[Colored object listings]
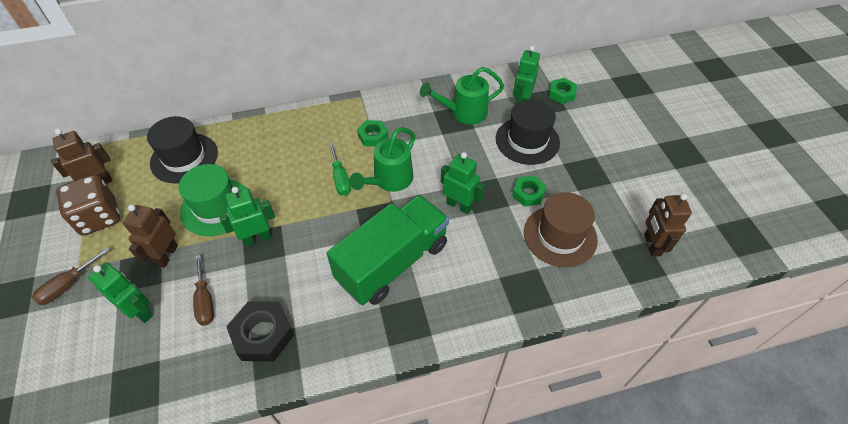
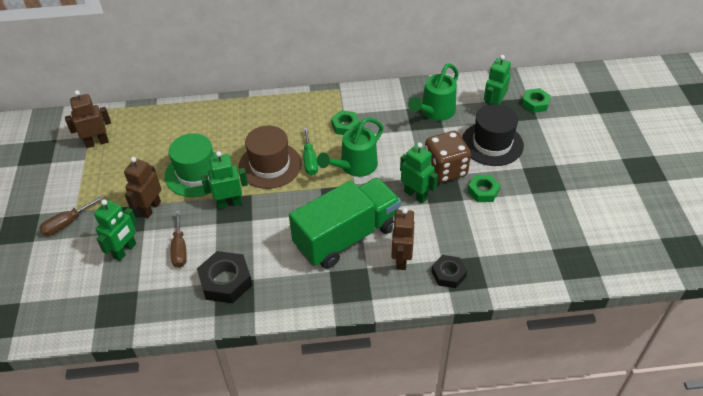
camera: 10 degrees right, 5 degrees down
(99, 217) = (96, 171): brown dice -> brown dice (445, 170)
(140, 311) = (125, 251): green robot -> green robot turned 75 degrees clockwise
(184, 158) = (172, 128): black hat -> none
(463, 112) = (434, 112): green watering can -> green watering can turned 45 degrees counterclockwise
(509, 293) = (448, 274): none -> black nut
(560, 236) = (506, 231): brown hat -> brown hat (270, 165)
(651, 245) = (592, 248): brown robot -> brown robot (401, 259)

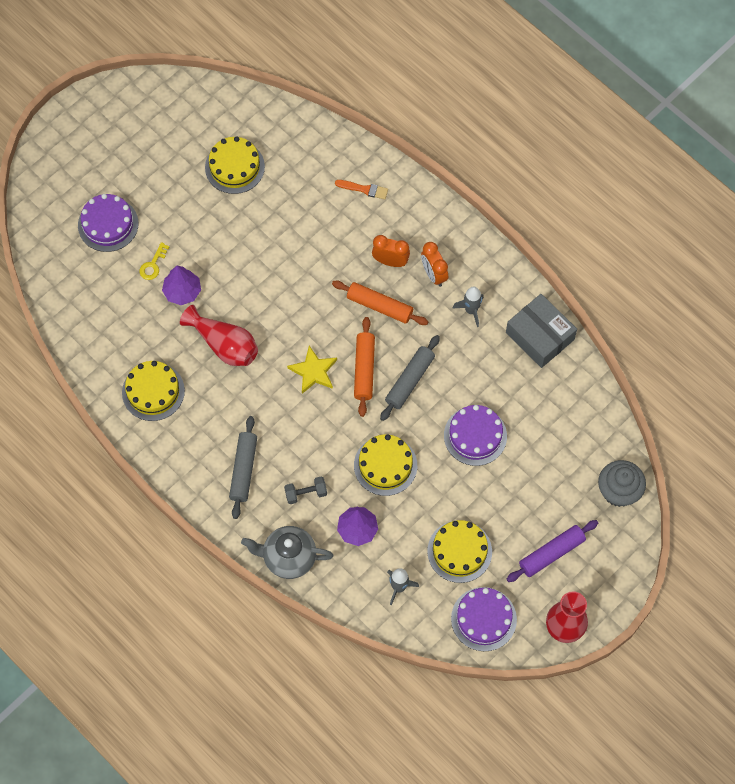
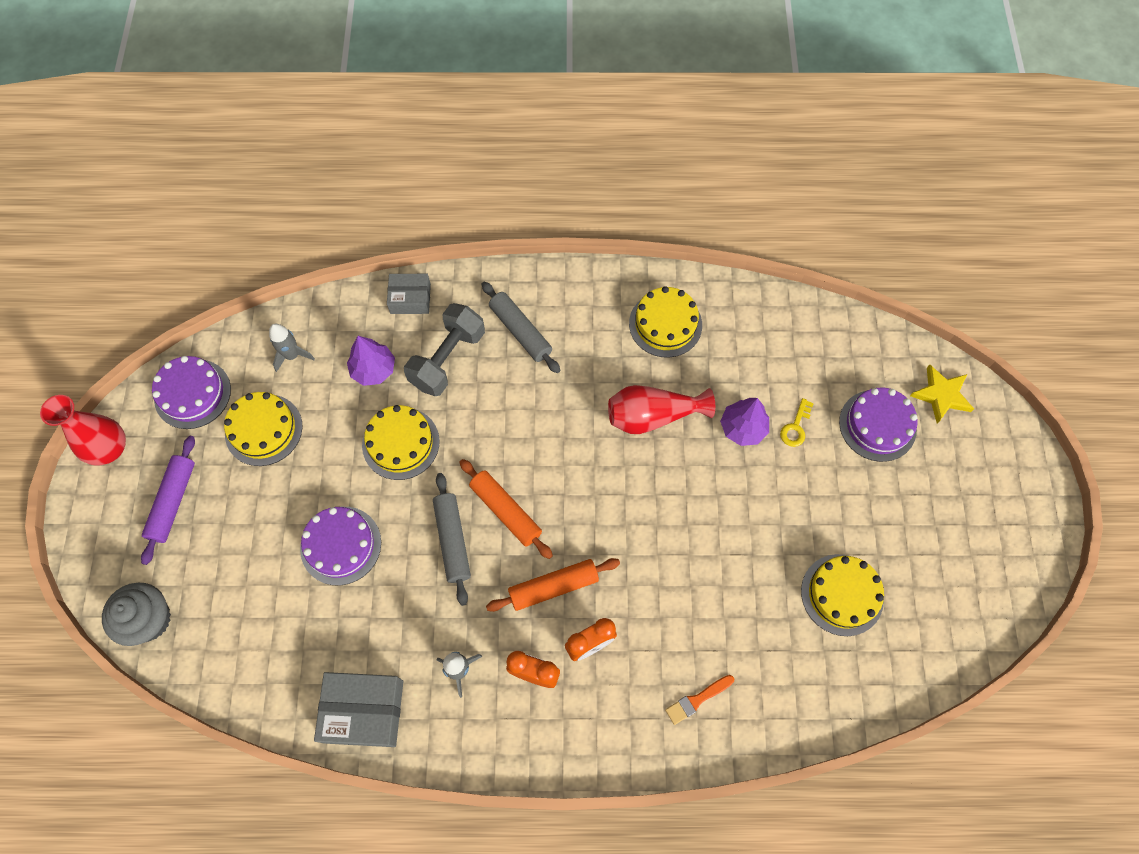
camera: 135 degrees right, 0 degrees up
(153, 265) = (795, 427): yellow key -> yellow key turned 135 degrees counterclockwise
(288, 558) = (410, 299): grey teapot -> grey box
(306, 493) = (447, 359): grey dumbbell -> grey dumbbell, size x1.88
(313, 371) = (549, 466): yellow star -> yellow star (941, 395)

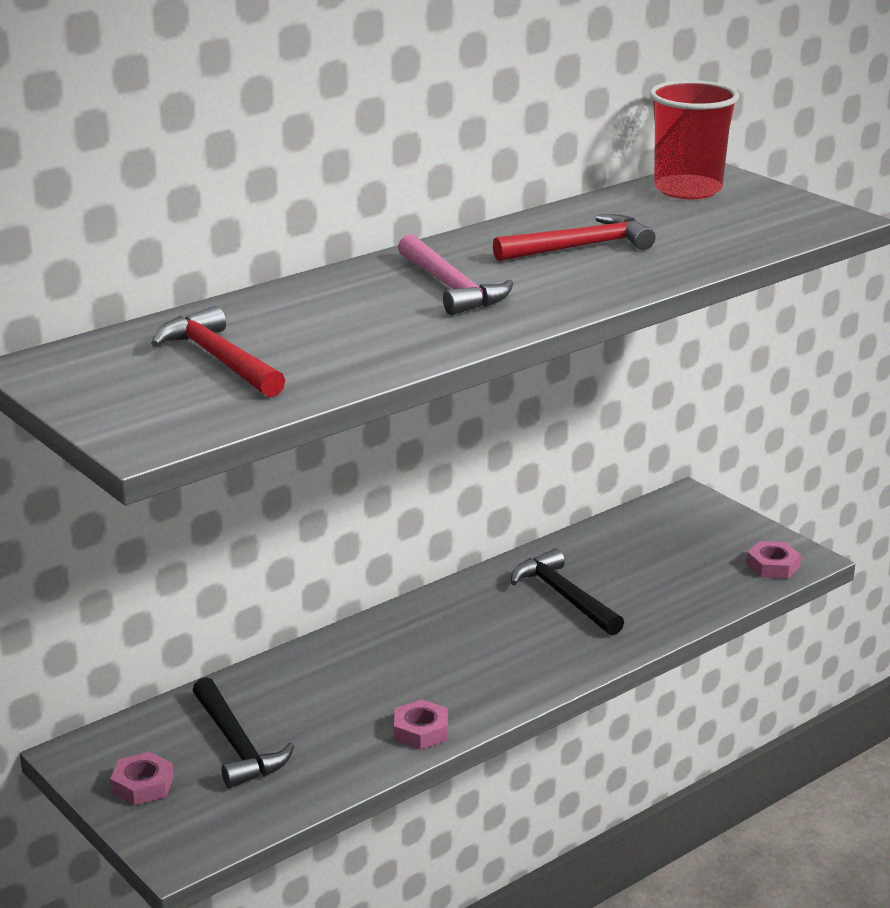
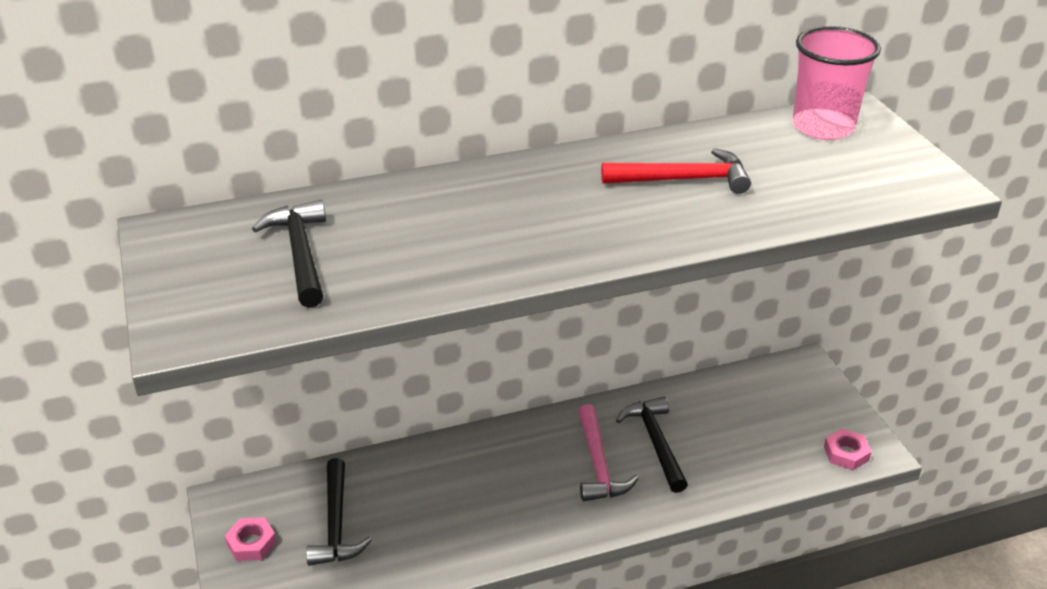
camera: 20 degrees right, 10 degrees up
(219, 360) = (300, 254): red hammer -> black hammer
(421, 731) = (477, 549): pink nut -> none
(451, 287) = (542, 207): pink hammer -> pink hammer (598, 464)
(688, 190) = (823, 127): red cup -> pink cup

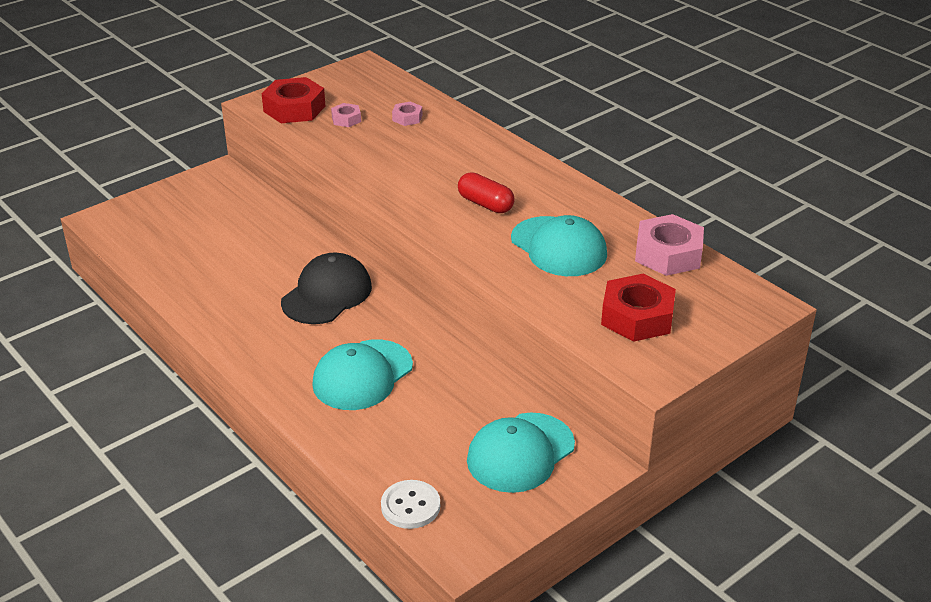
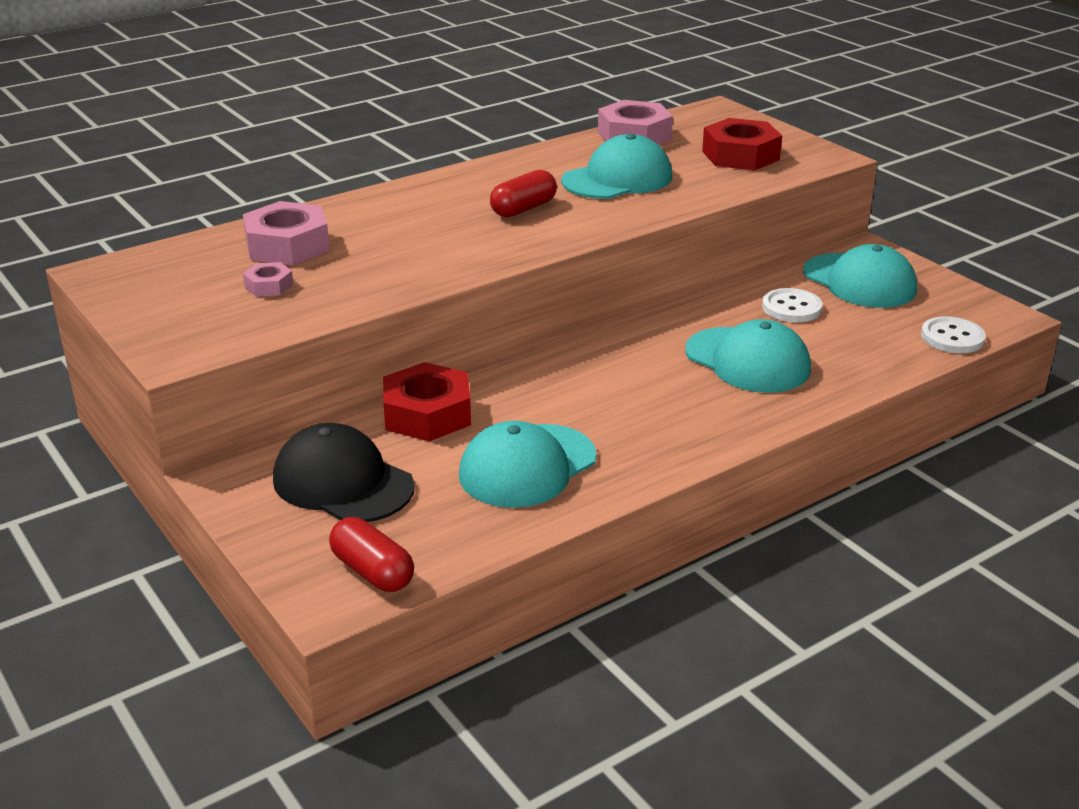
camera: 85 degrees left, 5 degrees down
(123, 229) = (372, 571): none -> red capsule
(221, 275) = (527, 466): none -> turquoise cap
(294, 108) = (212, 324): red nut -> red nut (427, 414)
(327, 294) = (584, 383): black cap -> black cap (342, 483)
(407, 118) = (287, 245): pink nut -> pink nut, size x1.98
(459, 404) = (791, 308): none -> white button

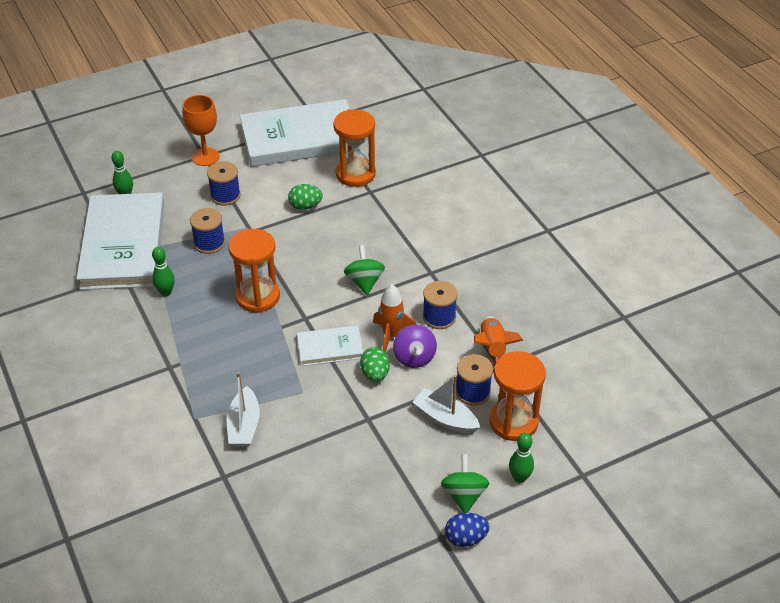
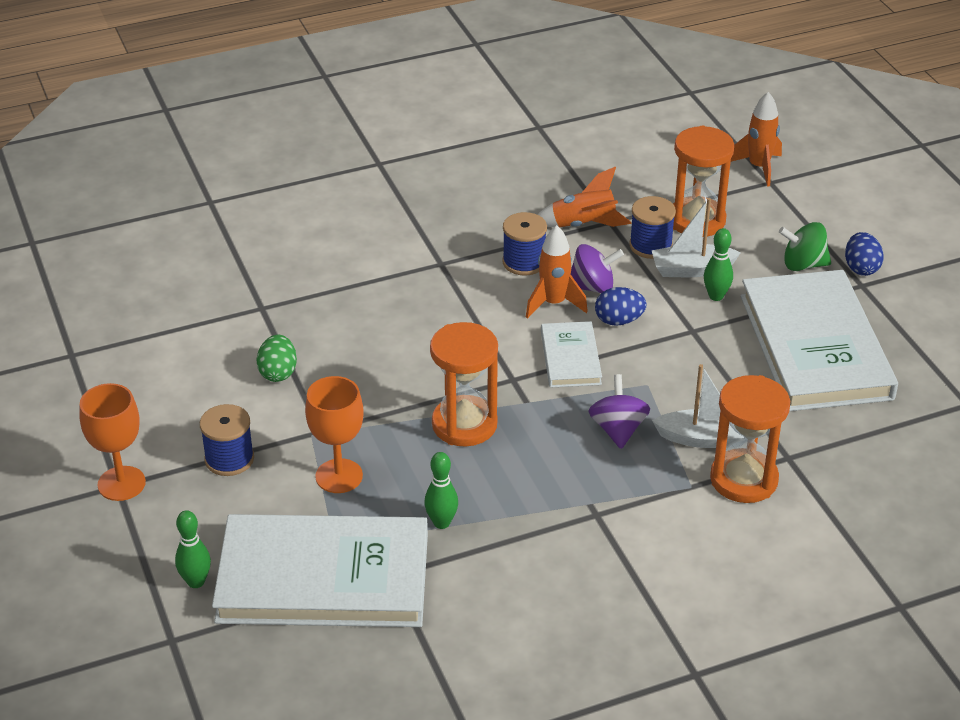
camera: 85 degrees left, 5 degrees down
(209, 243) = (339, 476): blue spool -> orange goblet
(253, 376) = (618, 429): none -> purple spinning top
(300, 138) = (109, 374): white book -> white book (815, 346)
(355, 174) = (217, 320): orange hourglass -> orange hourglass (743, 479)
(364, 282) = (449, 322): green spinning top -> none
(375, 374) = (619, 321): green egg -> blue egg
(445, 418) = (691, 269): white boat -> white boat turned 45 degrees clockwise
(519, 478) = (776, 224): green bowling pin -> green bowling pin (716, 296)
(603, 467) = (758, 167): none -> orange rocket

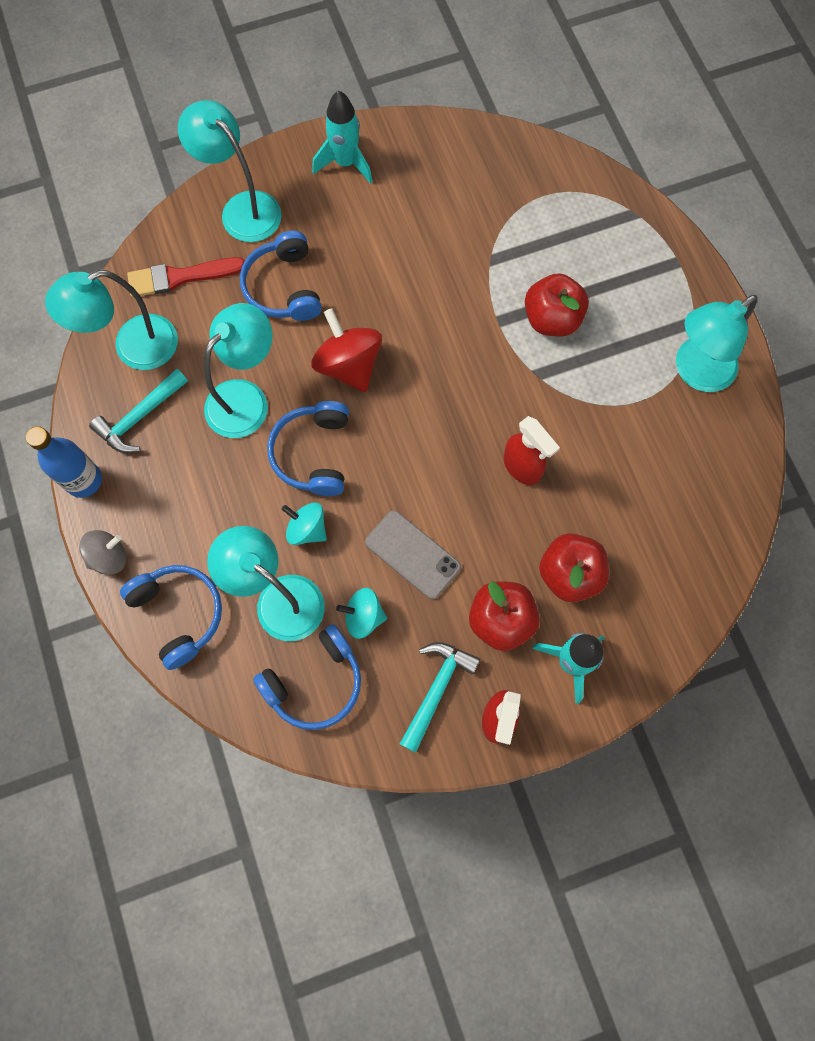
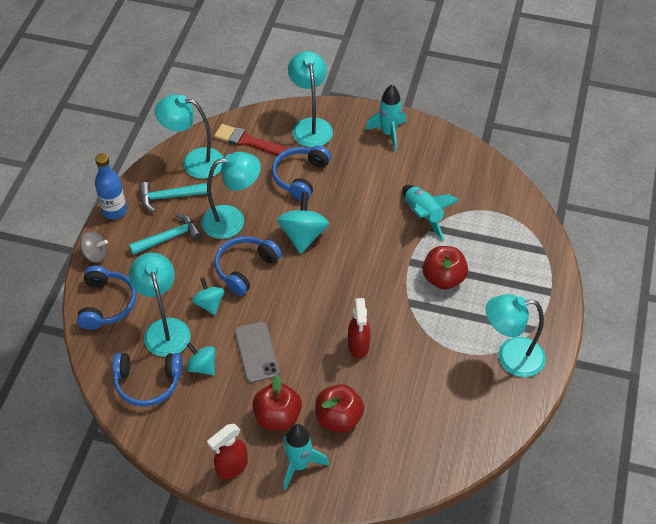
camera: 35 degrees right, 20 degrees down
(349, 365) = (303, 235): red spinning top -> turquoise spinning top
(437, 689) = (210, 429): turquoise hammer -> turquoise hammer (169, 238)
(469, 250) = (423, 215): none -> turquoise rocket

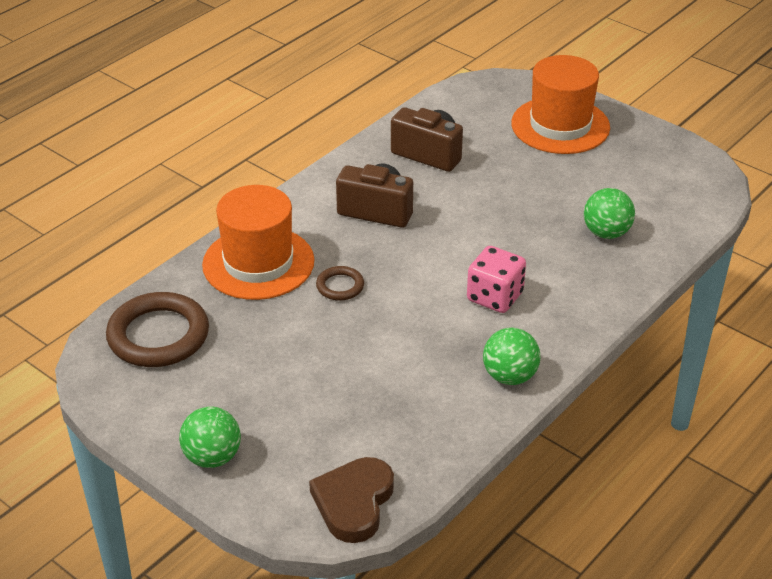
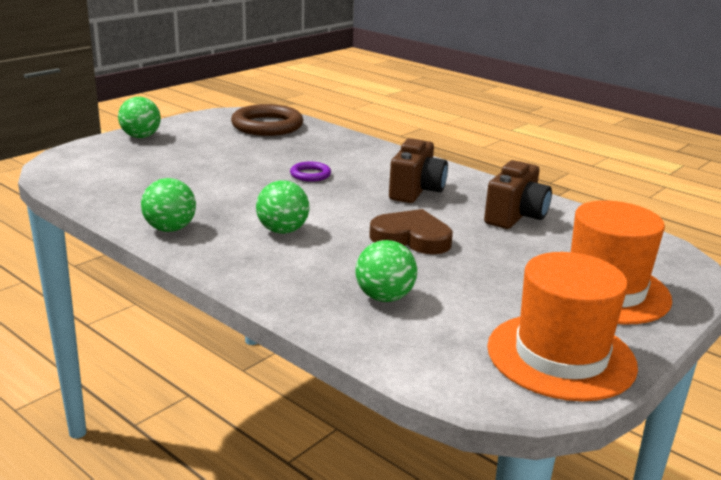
camera: 90 degrees right, 15 degrees down
(258, 263) = (343, 151): orange hat -> orange hat (561, 356)
(340, 286) = (310, 175): brown ring -> purple ring
(354, 502) = (68, 170): brown heart -> brown heart (411, 238)
(495, 297) = (282, 231): pink dice -> green ball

EXERCISE BRIEF: Output exactly the lines above, from the line with "(209, 243) = (339, 476): blue" to the line with "(349, 365) = (303, 235): red", both included; skip the pictures.

SOLUTION:
(209, 243) = (339, 476): blue spool -> orange goblet
(253, 376) = (618, 429): none -> purple spinning top
(300, 138) = (109, 374): white book -> white book (815, 346)
(355, 174) = (217, 320): orange hourglass -> orange hourglass (743, 479)
(364, 282) = (449, 322): green spinning top -> none
(375, 374) = (619, 321): green egg -> blue egg
(445, 418) = (691, 269): white boat -> white boat turned 45 degrees clockwise
(519, 478) = (776, 224): green bowling pin -> green bowling pin (716, 296)
(603, 467) = (758, 167): none -> orange rocket

camera: 35 degrees right, 20 degrees down
(349, 365) = (303, 235): red spinning top -> turquoise spinning top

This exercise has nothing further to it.